[Provided entries]

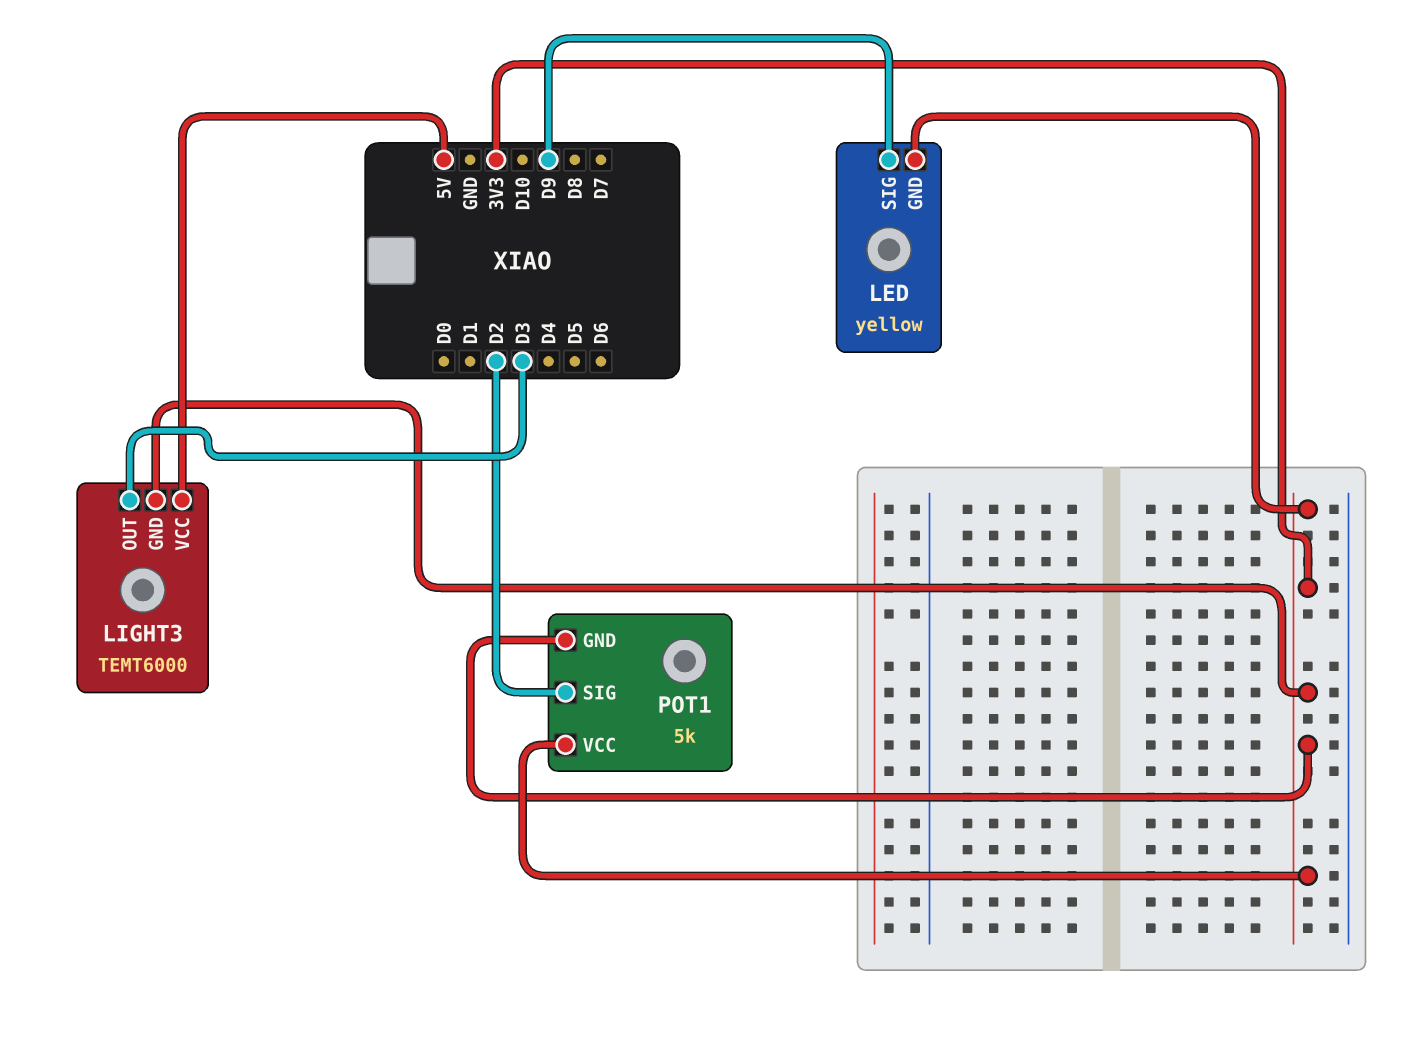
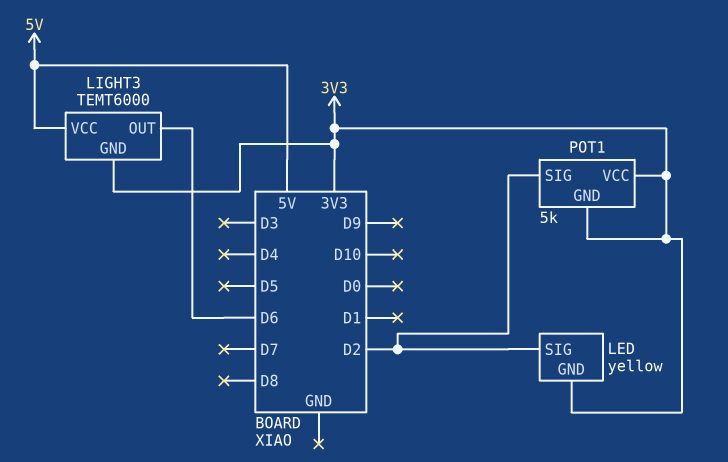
LED pin SIG: D9 -> D2
LIGHT3 pin OUT: D3 -> D6

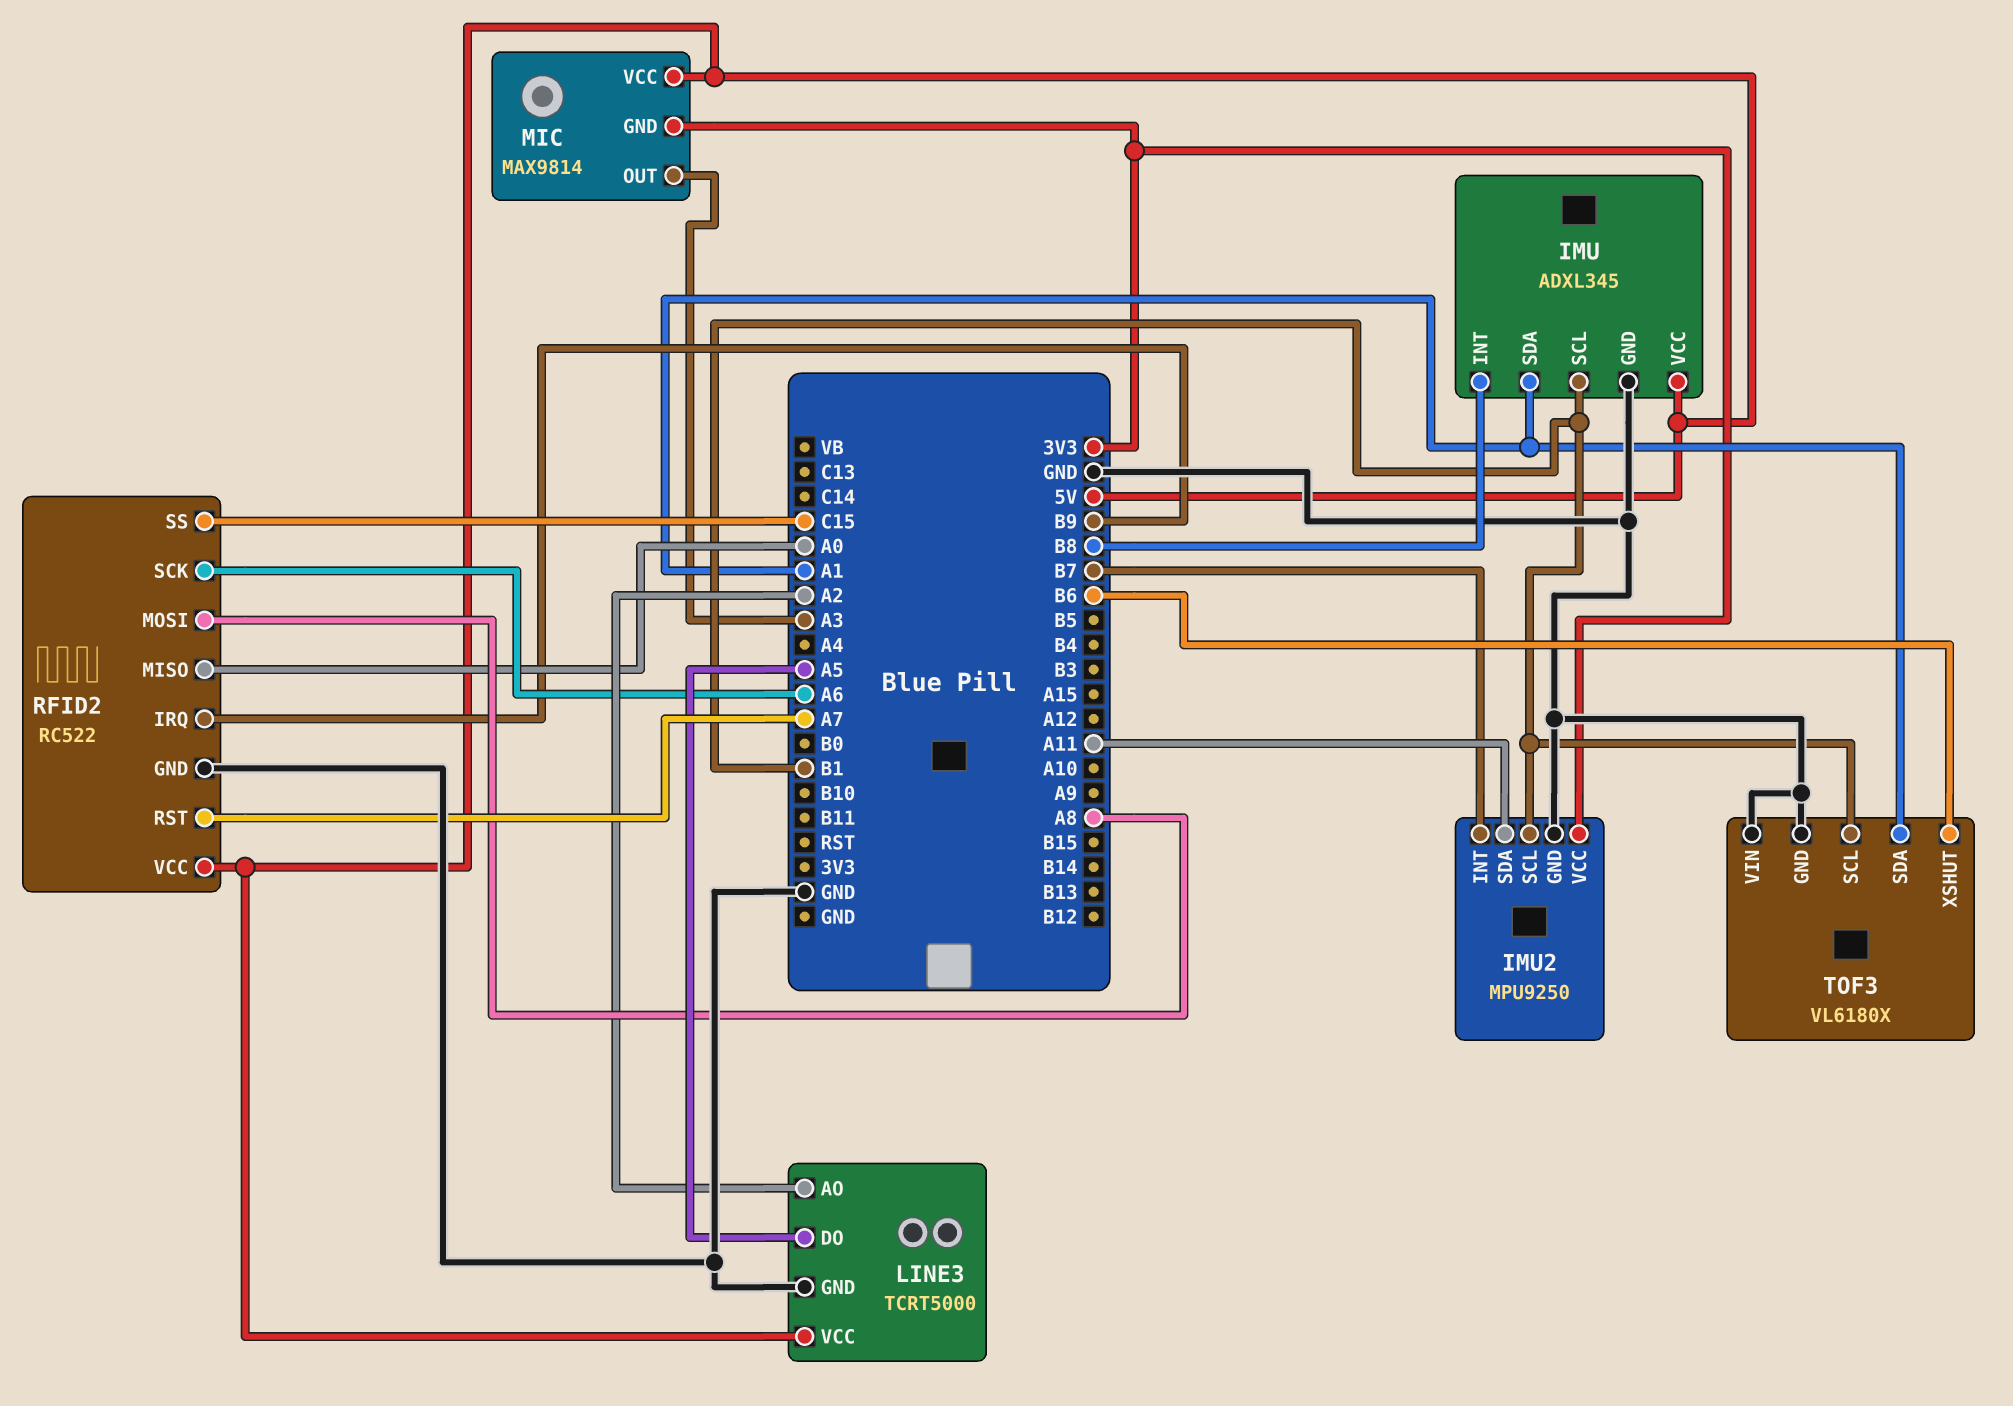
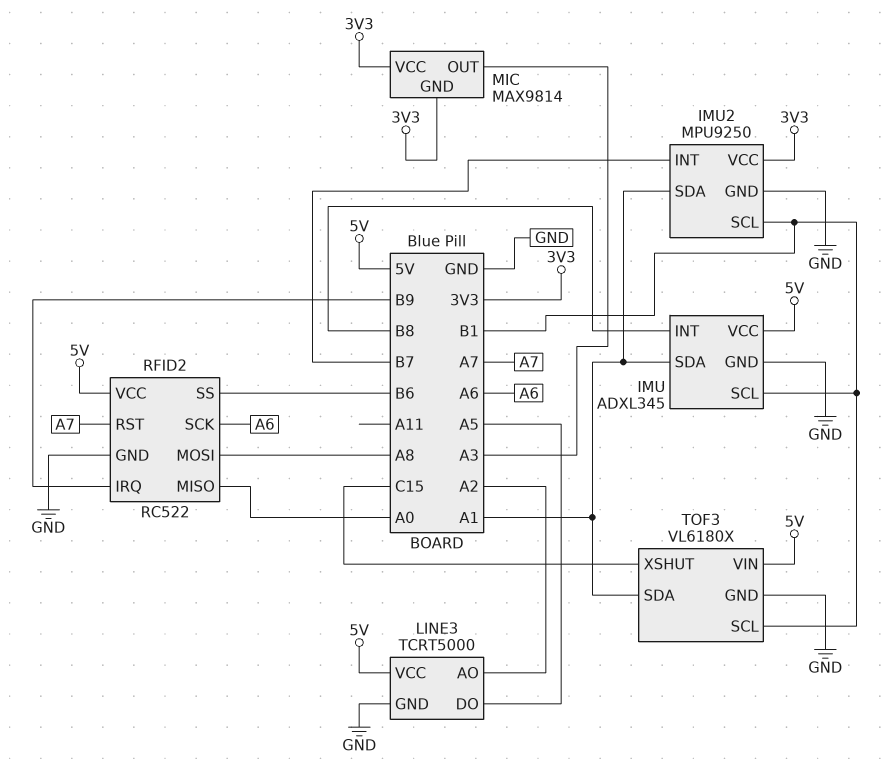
IMU2 pin SDA: A11 -> A1
MIC pin VCC: 5V -> 3V3
RFID2 pin SS: C15 -> B6
TOF3 pin VIN: GND -> 5V
TOF3 pin XSHUT: B6 -> C15

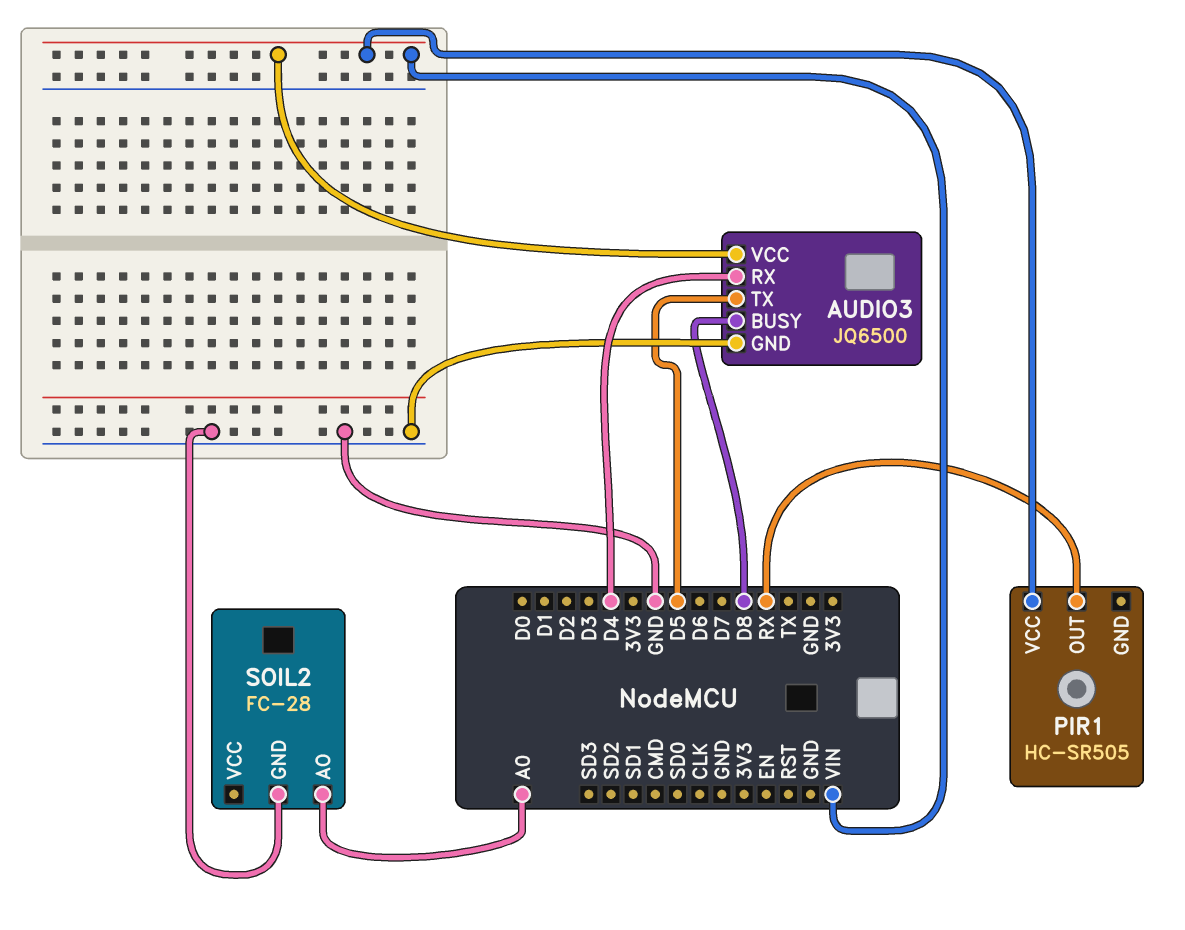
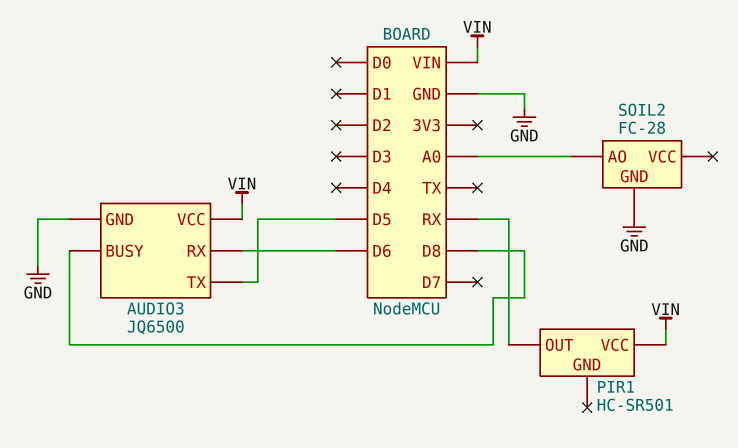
AUDIO3 pin RX: D4 -> D6
PIR1: HC-SR505 -> HC-SR501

[/Provided entries]

### Goal of the exercise
Give back the material exactly as written, images excluded.

### Response to this task
LED pin SIG: D9 -> D2
LIGHT3 pin OUT: D3 -> D6

IMU2 pin SDA: A11 -> A1
MIC pin VCC: 5V -> 3V3
RFID2 pin SS: C15 -> B6
TOF3 pin VIN: GND -> 5V
TOF3 pin XSHUT: B6 -> C15

AUDIO3 pin RX: D4 -> D6
PIR1: HC-SR505 -> HC-SR501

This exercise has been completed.